**TASK**
Restate word for word the lines of the records below, starting at the line that contains "L1: 15uH (SIG7, SIG15) -> none" and ending at the line that contains "L101: 330uH (N006, U103/EN)", with both of those lines included and nothing else.

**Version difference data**
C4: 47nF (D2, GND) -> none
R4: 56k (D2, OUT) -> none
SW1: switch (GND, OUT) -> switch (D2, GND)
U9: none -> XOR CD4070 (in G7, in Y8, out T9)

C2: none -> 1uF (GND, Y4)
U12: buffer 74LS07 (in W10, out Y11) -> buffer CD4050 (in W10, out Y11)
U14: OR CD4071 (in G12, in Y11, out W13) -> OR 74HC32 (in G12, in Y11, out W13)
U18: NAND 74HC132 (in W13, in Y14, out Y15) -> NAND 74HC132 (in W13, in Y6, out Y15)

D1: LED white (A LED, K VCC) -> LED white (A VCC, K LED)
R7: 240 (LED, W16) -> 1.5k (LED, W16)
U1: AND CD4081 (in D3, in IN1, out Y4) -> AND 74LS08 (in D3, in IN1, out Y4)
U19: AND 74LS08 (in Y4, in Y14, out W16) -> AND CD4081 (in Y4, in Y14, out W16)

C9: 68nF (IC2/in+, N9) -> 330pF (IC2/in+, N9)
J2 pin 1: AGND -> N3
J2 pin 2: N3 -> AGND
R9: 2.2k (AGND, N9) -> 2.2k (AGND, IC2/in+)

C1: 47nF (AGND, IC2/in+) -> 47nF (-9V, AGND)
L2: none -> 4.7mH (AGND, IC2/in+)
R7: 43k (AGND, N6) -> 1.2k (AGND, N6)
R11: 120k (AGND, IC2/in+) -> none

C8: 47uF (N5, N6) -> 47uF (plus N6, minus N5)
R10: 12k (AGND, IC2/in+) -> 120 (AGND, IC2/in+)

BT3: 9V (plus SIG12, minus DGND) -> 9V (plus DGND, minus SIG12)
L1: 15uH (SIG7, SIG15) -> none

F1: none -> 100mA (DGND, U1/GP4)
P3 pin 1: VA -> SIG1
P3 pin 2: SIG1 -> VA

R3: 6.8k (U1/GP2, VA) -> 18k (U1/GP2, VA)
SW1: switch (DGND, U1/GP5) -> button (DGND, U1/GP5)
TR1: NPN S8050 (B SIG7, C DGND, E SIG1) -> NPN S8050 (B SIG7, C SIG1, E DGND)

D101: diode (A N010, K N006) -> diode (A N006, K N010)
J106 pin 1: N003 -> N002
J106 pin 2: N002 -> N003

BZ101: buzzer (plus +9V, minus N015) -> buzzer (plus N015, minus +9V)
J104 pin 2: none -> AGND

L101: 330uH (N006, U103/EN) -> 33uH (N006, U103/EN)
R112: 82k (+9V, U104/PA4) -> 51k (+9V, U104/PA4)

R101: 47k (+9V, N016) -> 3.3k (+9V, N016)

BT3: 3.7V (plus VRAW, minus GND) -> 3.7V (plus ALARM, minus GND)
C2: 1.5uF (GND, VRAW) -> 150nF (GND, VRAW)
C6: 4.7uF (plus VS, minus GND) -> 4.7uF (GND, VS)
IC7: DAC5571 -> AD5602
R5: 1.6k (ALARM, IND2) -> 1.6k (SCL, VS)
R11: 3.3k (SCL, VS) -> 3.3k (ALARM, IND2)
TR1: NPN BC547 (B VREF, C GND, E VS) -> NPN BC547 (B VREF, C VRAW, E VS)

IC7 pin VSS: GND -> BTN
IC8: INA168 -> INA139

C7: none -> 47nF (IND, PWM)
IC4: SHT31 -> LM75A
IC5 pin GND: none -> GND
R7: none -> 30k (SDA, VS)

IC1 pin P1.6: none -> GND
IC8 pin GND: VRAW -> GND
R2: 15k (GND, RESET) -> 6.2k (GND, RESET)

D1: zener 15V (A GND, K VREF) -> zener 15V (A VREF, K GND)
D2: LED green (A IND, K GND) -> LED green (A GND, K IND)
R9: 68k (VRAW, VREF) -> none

**THE COMPLETED TASK**
L1: 15uH (SIG7, SIG15) -> none

F1: none -> 100mA (DGND, U1/GP4)
P3 pin 1: VA -> SIG1
P3 pin 2: SIG1 -> VA

R3: 6.8k (U1/GP2, VA) -> 18k (U1/GP2, VA)
SW1: switch (DGND, U1/GP5) -> button (DGND, U1/GP5)
TR1: NPN S8050 (B SIG7, C DGND, E SIG1) -> NPN S8050 (B SIG7, C SIG1, E DGND)

D101: diode (A N010, K N006) -> diode (A N006, K N010)
J106 pin 1: N003 -> N002
J106 pin 2: N002 -> N003

BZ101: buzzer (plus +9V, minus N015) -> buzzer (plus N015, minus +9V)
J104 pin 2: none -> AGND

L101: 330uH (N006, U103/EN) -> 33uH (N006, U103/EN)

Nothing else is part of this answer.